Restate word for word the lines of the records below, starting at the line that contains "black stacking toy: 4 -> 3" and ending at the line that contains "red flashlight: 6 -> 5", with both of those lines included and nothing else.
BEGIN Record excerpts
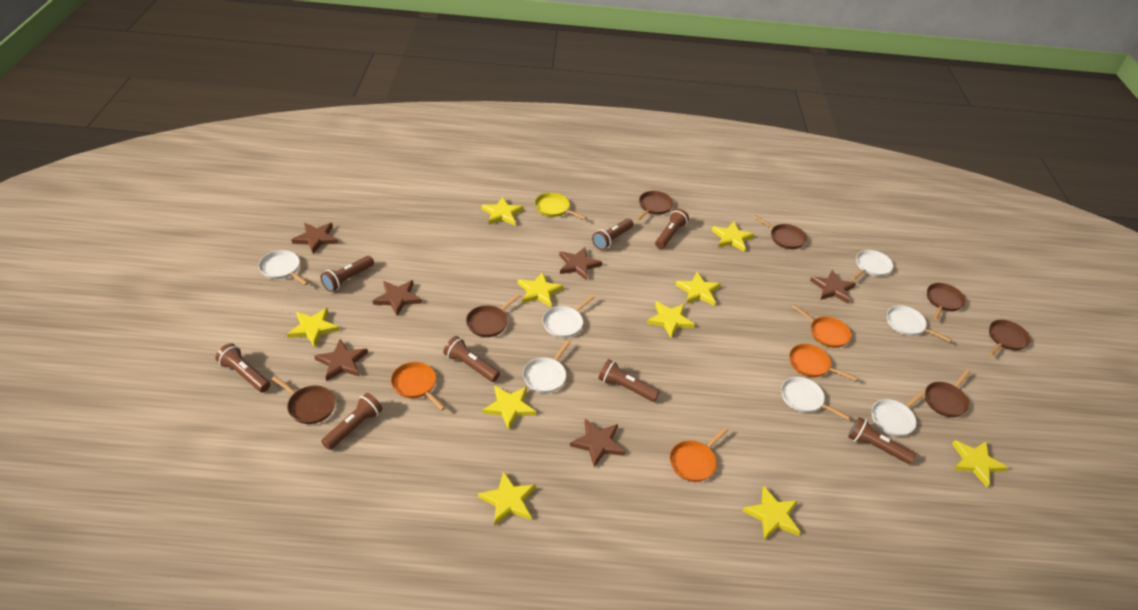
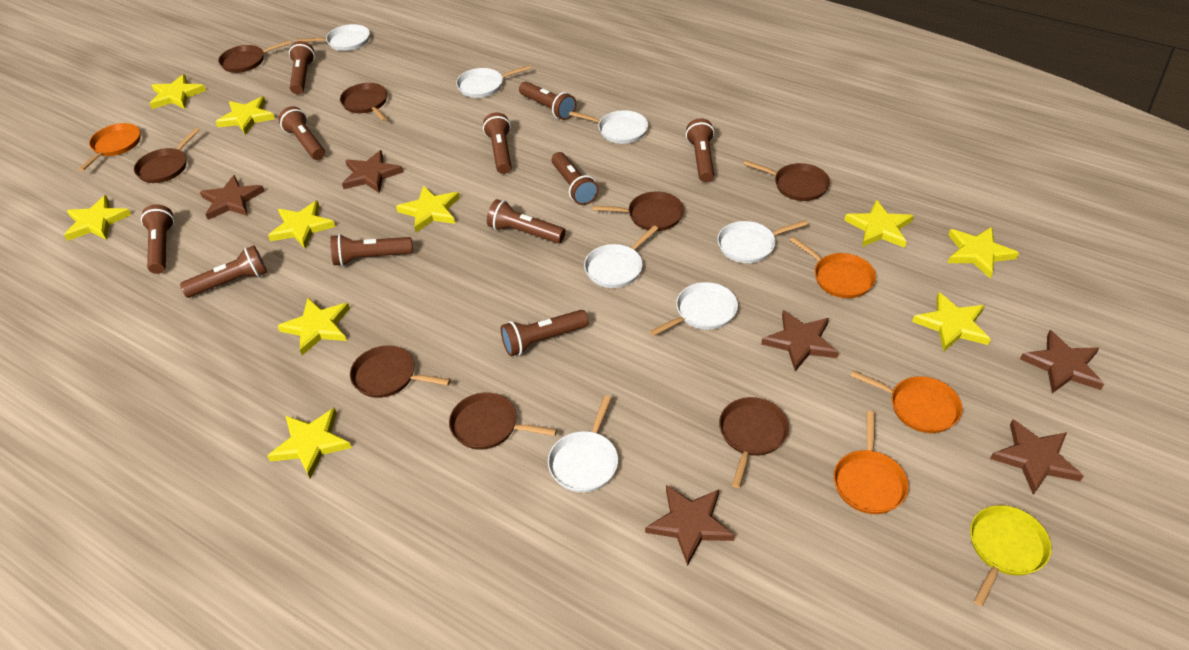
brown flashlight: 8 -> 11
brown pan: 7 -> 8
END Record excerpts
BEGIN Record excerpts
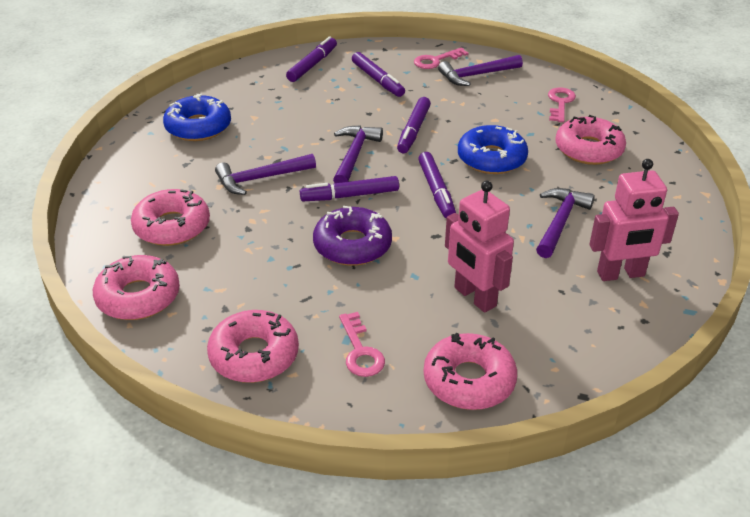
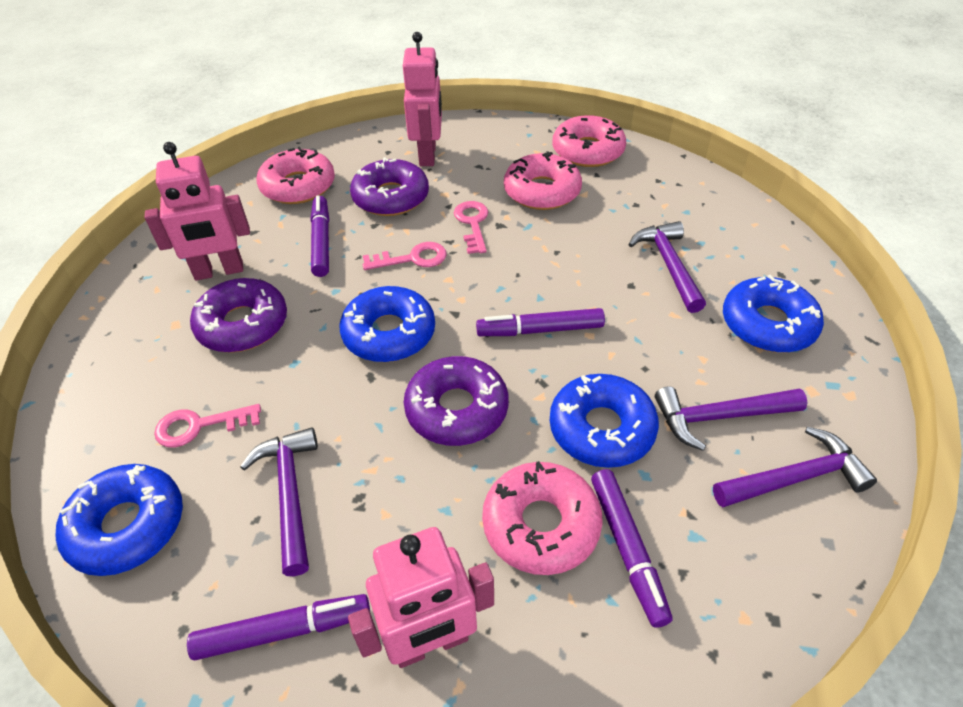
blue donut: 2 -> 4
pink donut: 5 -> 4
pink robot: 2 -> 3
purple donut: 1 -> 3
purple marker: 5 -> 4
END Record excerpts
BEGIN Record excerpts
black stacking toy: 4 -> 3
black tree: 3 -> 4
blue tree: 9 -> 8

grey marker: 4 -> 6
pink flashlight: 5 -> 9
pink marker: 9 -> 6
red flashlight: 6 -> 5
END Record excerpts
» Output for this exercise
black stacking toy: 4 -> 3
black tree: 3 -> 4
blue tree: 9 -> 8

grey marker: 4 -> 6
pink flashlight: 5 -> 9
pink marker: 9 -> 6
red flashlight: 6 -> 5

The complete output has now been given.